Task to complete. Can you reproduce every line of text in the data below word for word, leaving out the pictures?

-------

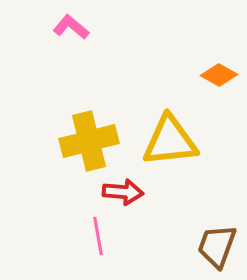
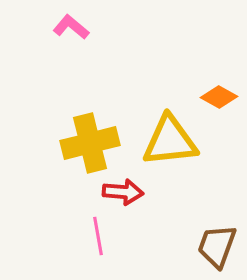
orange diamond: moved 22 px down
yellow cross: moved 1 px right, 2 px down
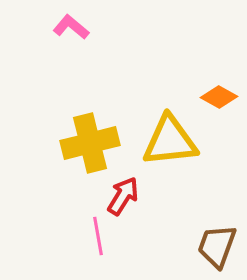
red arrow: moved 4 px down; rotated 63 degrees counterclockwise
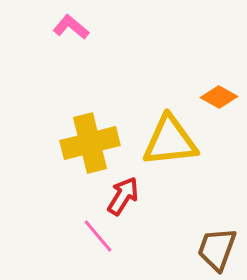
pink line: rotated 30 degrees counterclockwise
brown trapezoid: moved 3 px down
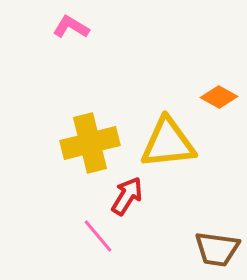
pink L-shape: rotated 9 degrees counterclockwise
yellow triangle: moved 2 px left, 2 px down
red arrow: moved 4 px right
brown trapezoid: rotated 102 degrees counterclockwise
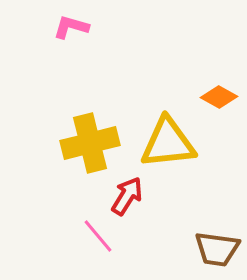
pink L-shape: rotated 15 degrees counterclockwise
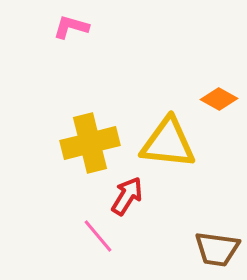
orange diamond: moved 2 px down
yellow triangle: rotated 12 degrees clockwise
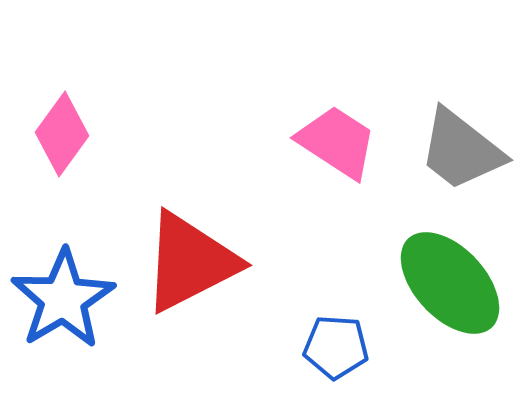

-------

Exercise answer.
orange diamond: moved 22 px down
yellow cross: moved 1 px right, 2 px down
red arrow: moved 4 px down; rotated 63 degrees counterclockwise
pink line: rotated 30 degrees counterclockwise
brown trapezoid: moved 3 px down
pink L-shape: rotated 9 degrees counterclockwise
yellow triangle: moved 2 px left, 2 px down
red arrow: moved 4 px right
brown trapezoid: rotated 102 degrees counterclockwise
pink L-shape: rotated 15 degrees counterclockwise
orange diamond: moved 2 px down
yellow triangle: rotated 12 degrees clockwise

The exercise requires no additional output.